Repeat exactly the line with "brown L-shape: moved" and each line after it to the end of the data below; pictures stay out.

DATA RECORDS Start Marker

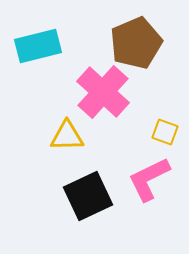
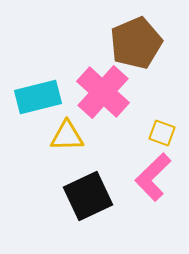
cyan rectangle: moved 51 px down
yellow square: moved 3 px left, 1 px down
pink L-shape: moved 4 px right, 2 px up; rotated 18 degrees counterclockwise
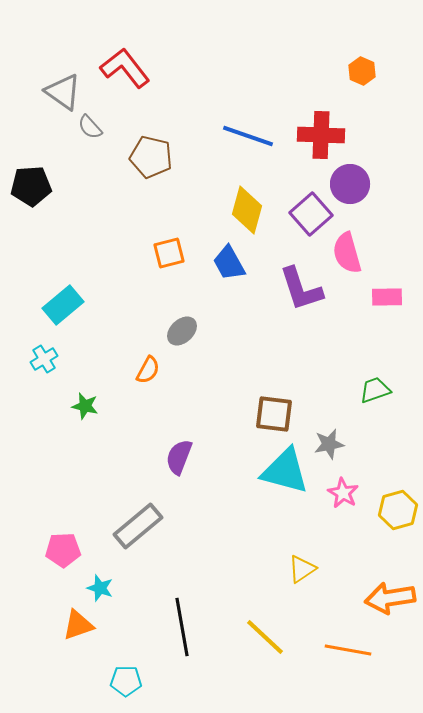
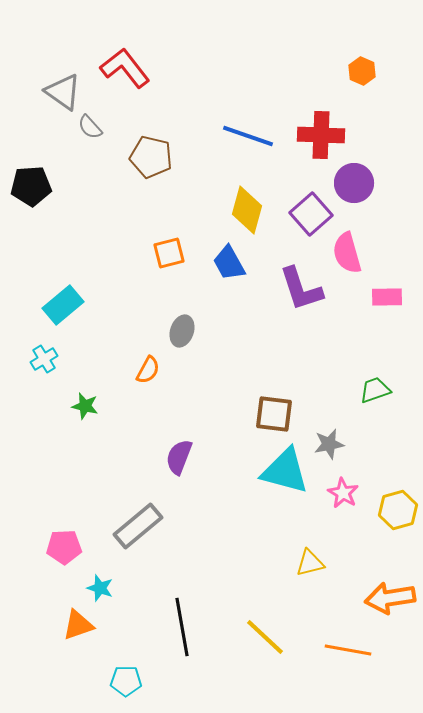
purple circle: moved 4 px right, 1 px up
gray ellipse: rotated 28 degrees counterclockwise
pink pentagon: moved 1 px right, 3 px up
yellow triangle: moved 8 px right, 6 px up; rotated 20 degrees clockwise
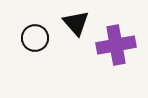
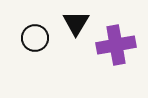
black triangle: rotated 12 degrees clockwise
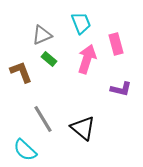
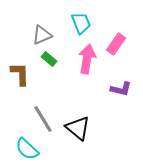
pink rectangle: rotated 50 degrees clockwise
pink arrow: rotated 8 degrees counterclockwise
brown L-shape: moved 1 px left, 2 px down; rotated 20 degrees clockwise
black triangle: moved 5 px left
cyan semicircle: moved 2 px right, 1 px up
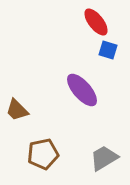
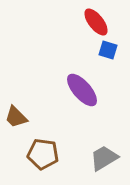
brown trapezoid: moved 1 px left, 7 px down
brown pentagon: rotated 20 degrees clockwise
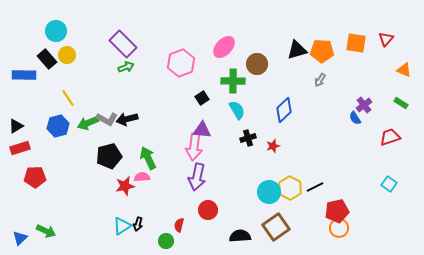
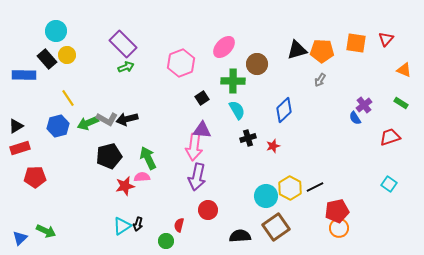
cyan circle at (269, 192): moved 3 px left, 4 px down
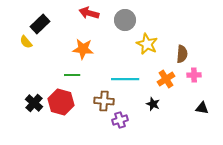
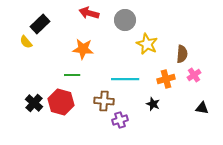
pink cross: rotated 32 degrees counterclockwise
orange cross: rotated 18 degrees clockwise
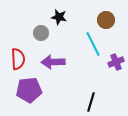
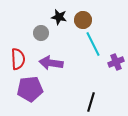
brown circle: moved 23 px left
purple arrow: moved 2 px left, 1 px down; rotated 10 degrees clockwise
purple pentagon: moved 1 px right, 1 px up
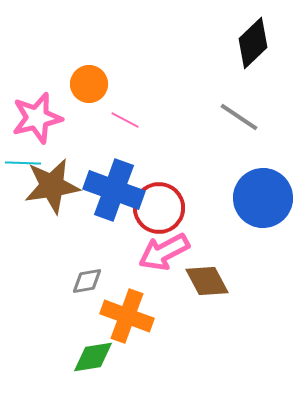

DATA RECORDS End Marker

OUTPUT FOR THIS TASK –
brown L-shape: moved 1 px left, 2 px down; rotated 20 degrees clockwise
black triangle: moved 5 px left
cyan semicircle: moved 2 px right, 1 px up
brown trapezoid: moved 1 px left, 7 px down
brown pentagon: rotated 20 degrees clockwise
cyan circle at (269, 192): moved 3 px left, 4 px down
pink cross: rotated 32 degrees counterclockwise
orange cross: rotated 18 degrees clockwise
brown circle: moved 23 px left
purple arrow: moved 2 px left, 1 px down; rotated 10 degrees clockwise
purple pentagon: moved 1 px right, 1 px up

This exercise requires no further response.